* EXERCISE
Down to the last line, set down the listing below exactly, apart from its pictures.

* DATA FOR REVIEW
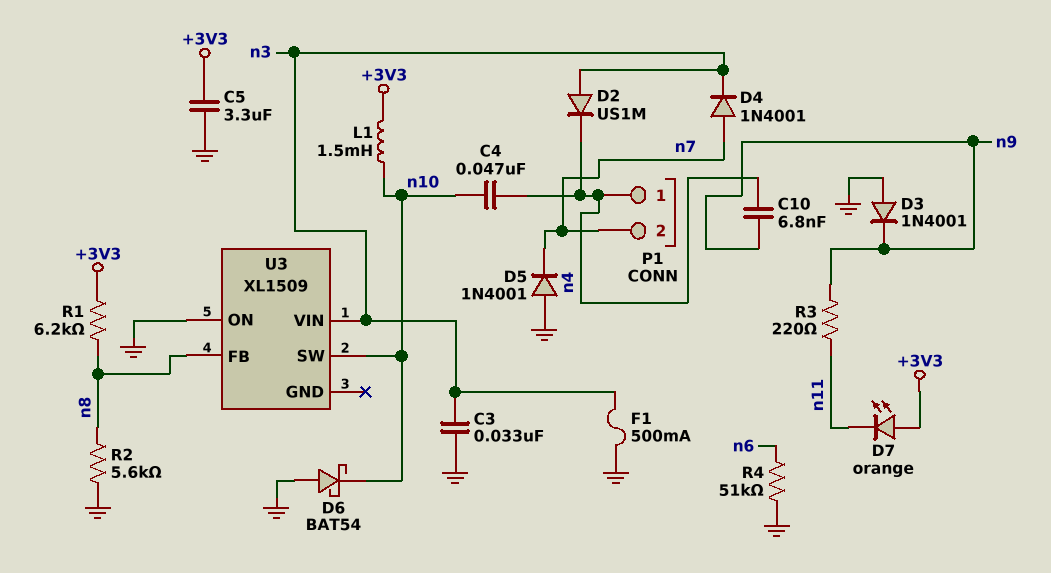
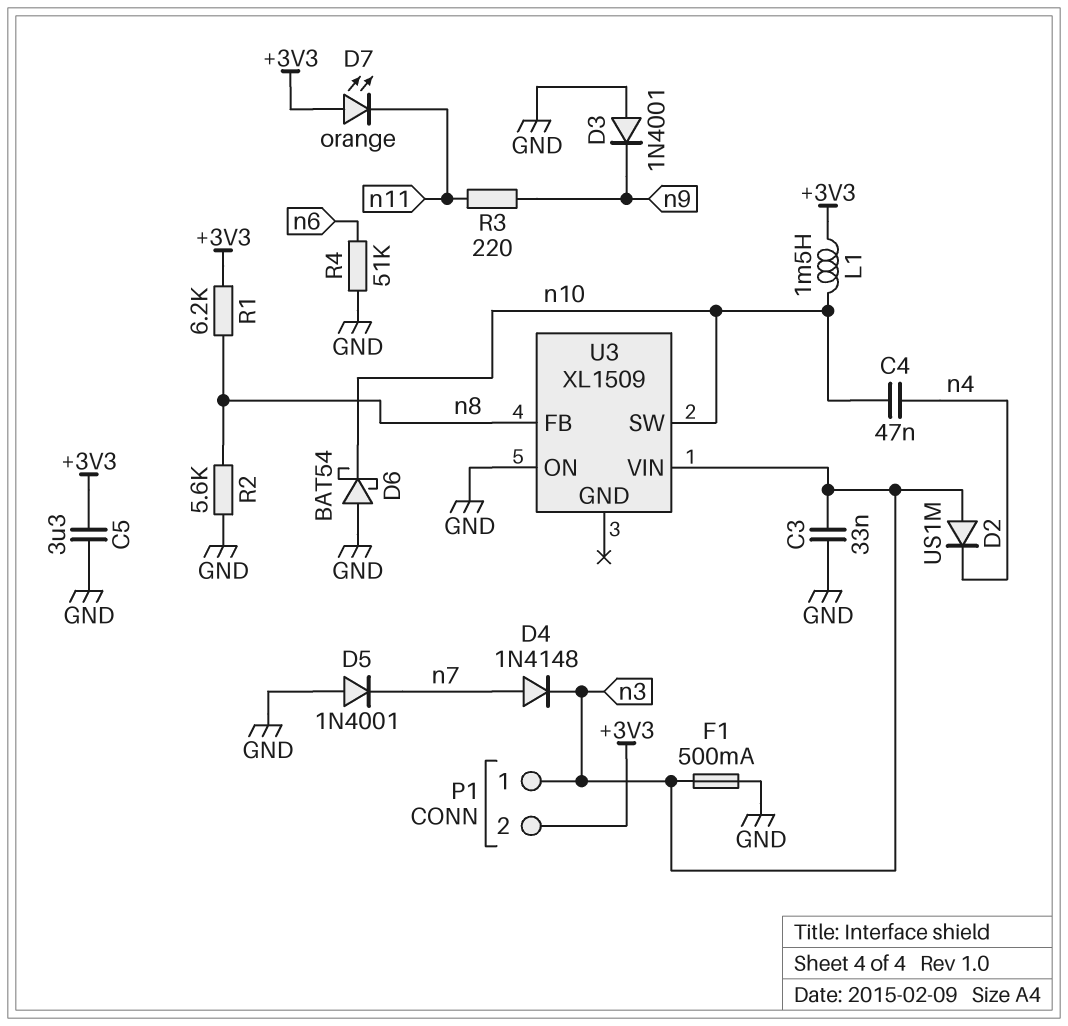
C10: 6.8nF (n4, n9) -> none
D4: diode 1N4001 (A n7, K n3) -> diode 1N4148 (A n7, K n3)
P1 pin 1: n4 -> n3
P1 pin 2: n7 -> +3V3

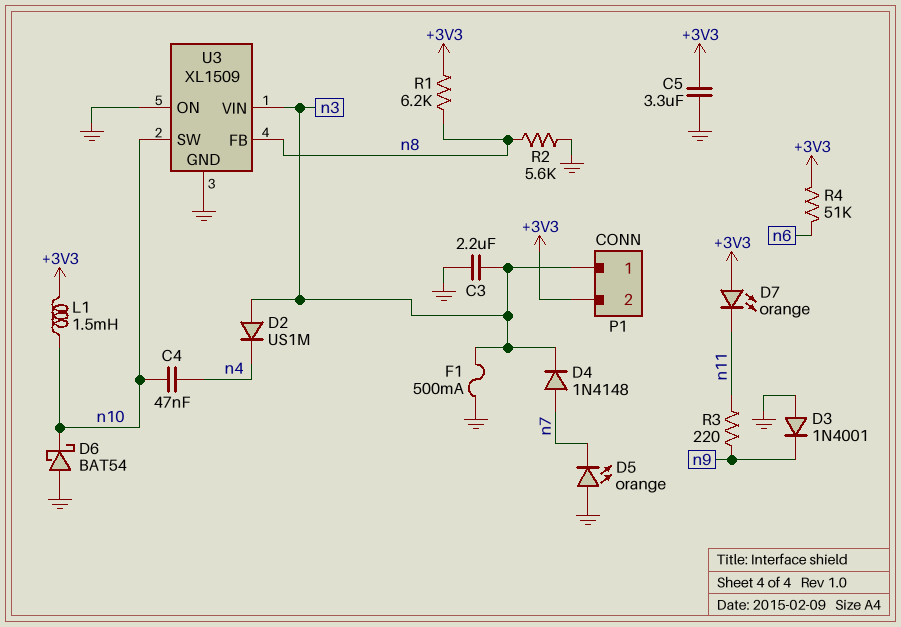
C3: 33nF (GND, n3) -> 2.2uF (GND, n3)
D5: diode 1N4001 (A GND, K n7) -> LED orange (A GND, K n7)
R4: 51k (GND, n6) -> 51k (+3V3, n6)
U3 pin GND: none -> GND

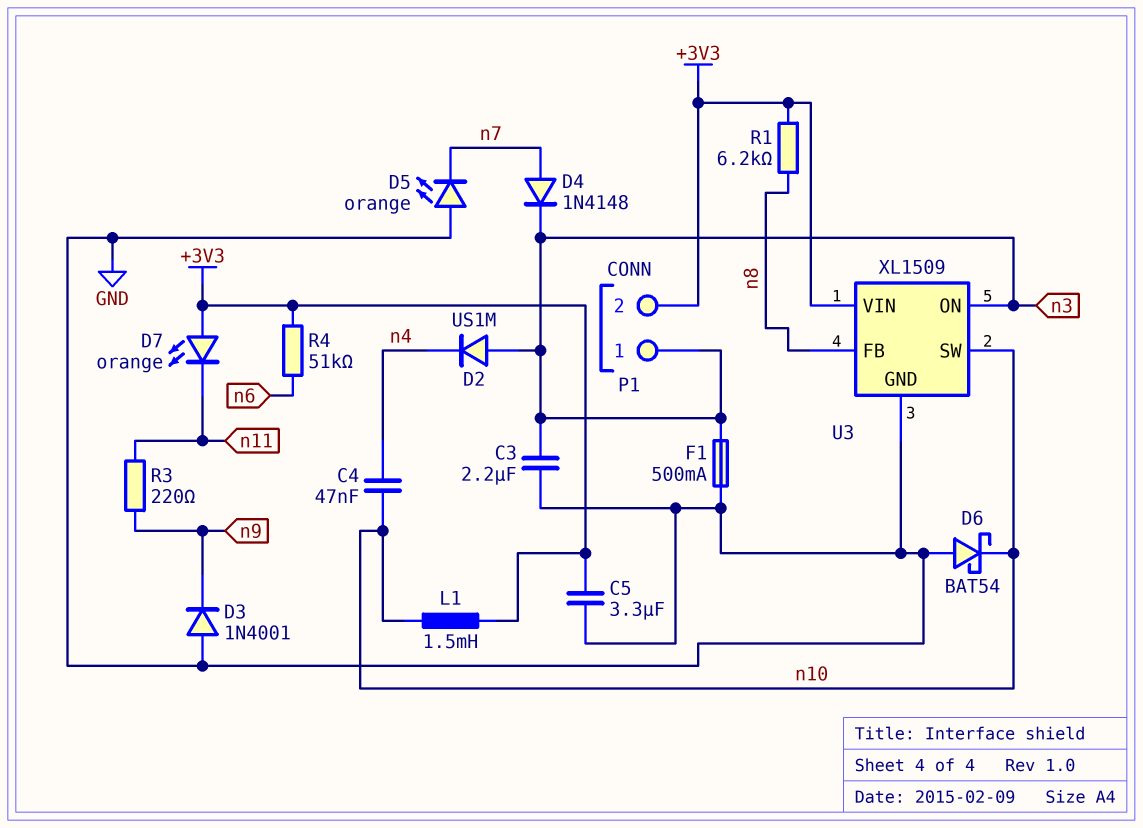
R2: 5.6k (GND, n8) -> none
U3 pin ON: GND -> n3
U3 pin VIN: n3 -> +3V3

* RESULT FOR THIS TASK
C10: 6.8nF (n4, n9) -> none
D4: diode 1N4001 (A n7, K n3) -> diode 1N4148 (A n7, K n3)
P1 pin 1: n4 -> n3
P1 pin 2: n7 -> +3V3

C3: 33nF (GND, n3) -> 2.2uF (GND, n3)
D5: diode 1N4001 (A GND, K n7) -> LED orange (A GND, K n7)
R4: 51k (GND, n6) -> 51k (+3V3, n6)
U3 pin GND: none -> GND

R2: 5.6k (GND, n8) -> none
U3 pin ON: GND -> n3
U3 pin VIN: n3 -> +3V3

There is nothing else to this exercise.